**PROMPT**
Pictures should be left out while the data beneath this task is written out word for word.

**SOURCE DATA**
──────────────────────────────

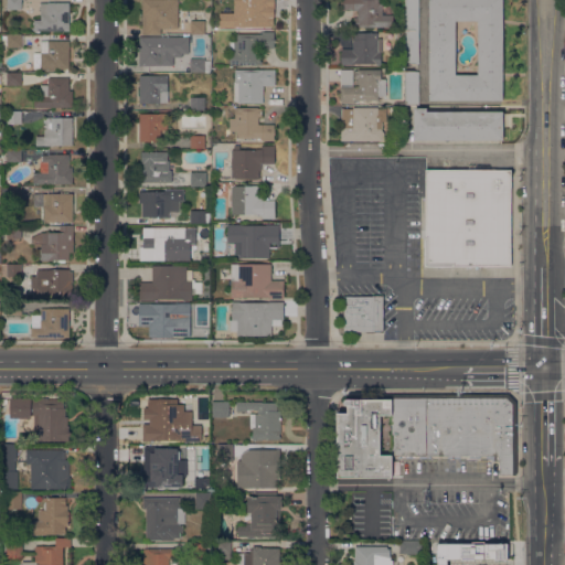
[(22,0),(22,9),(8,9),(8,0),(22,0)]
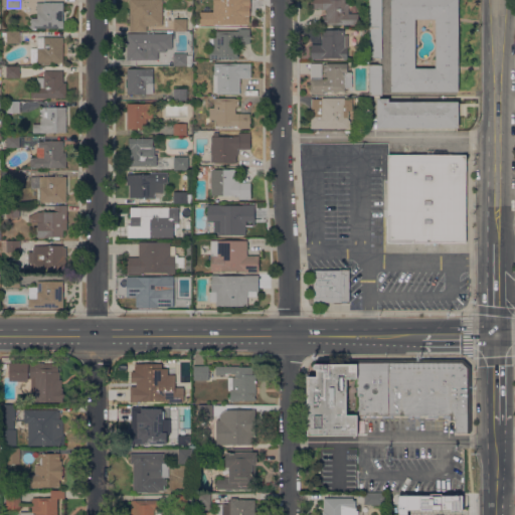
[(131,31),(131,0),(163,0),(163,9),(174,9),(174,8),(187,9),(193,9),(193,30),(174,30),(174,29),(166,29),(166,19),(163,19),(163,25),(147,25),(147,31),(131,31)]
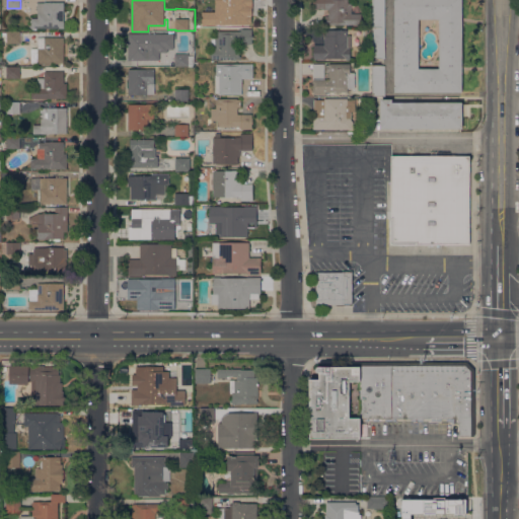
[(251,24),(202,25),(202,11),(215,11),(215,0),(250,0),(251,9),(251,24)]
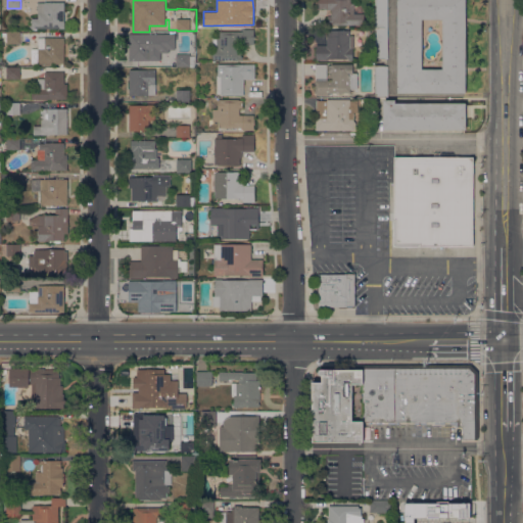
[(332,25),(328,25),(328,21),(329,21),(329,18),(328,18),(328,16),(331,16),(331,9),(317,9),(317,4),(316,4),(316,1),(317,1),(317,0),(350,0),(350,3),(354,3),(354,13),(365,13),(365,25),(332,25)]
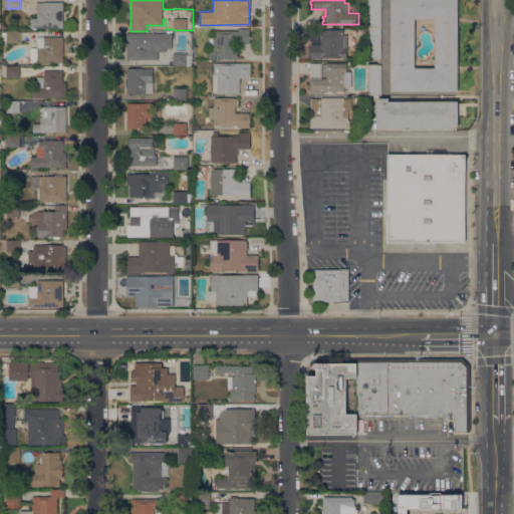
[(381,0),(381,57),(368,57),(368,0),(381,0)]
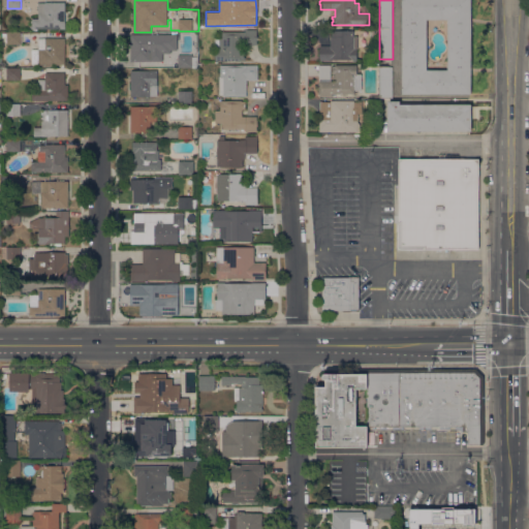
[(402,0),(471,0),(471,94),(403,94),(402,0)]
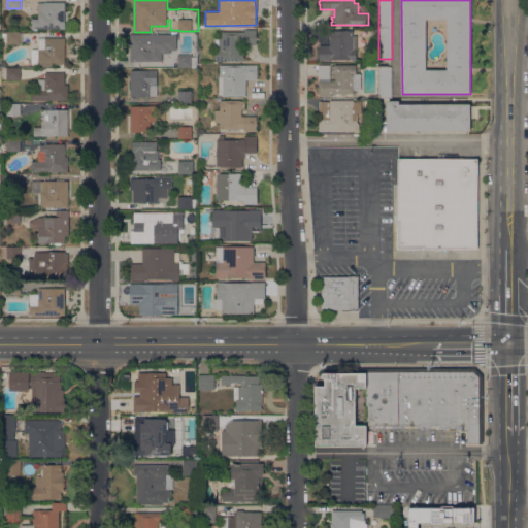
[(65,29),(32,29),(32,19),(38,19),(38,3),(45,3),(45,2),(65,2),(65,29)]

──────────────────────────────

**RESPONSE AREA**
[(22,0),(22,9),(8,9),(8,0),(22,0)]
[(131,31),(131,0),(163,0),(163,9),(174,9),(174,8),(187,9),(193,9),(193,30),(174,30),(174,29),(166,29),(166,19),(163,19),(163,25),(147,25),(147,31),(131,31)]
[(251,24),(202,25),(202,11),(215,11),(215,0),(250,0),(251,9),(251,24)]
[(332,25),(328,25),(328,21),(329,21),(329,18),(328,18),(328,16),(331,16),(331,9),(317,9),(317,4),(316,4),(316,1),(317,1),(317,0),(350,0),(350,3),(354,3),(354,13),(365,13),(365,25),(332,25)]
[(381,0),(381,57),(368,57),(368,0),(381,0)]
[(402,0),(471,0),(471,94),(403,94),(402,0)]
[(65,29),(32,29),(32,19),(38,19),(38,3),(45,3),(45,2),(65,2),(65,29)]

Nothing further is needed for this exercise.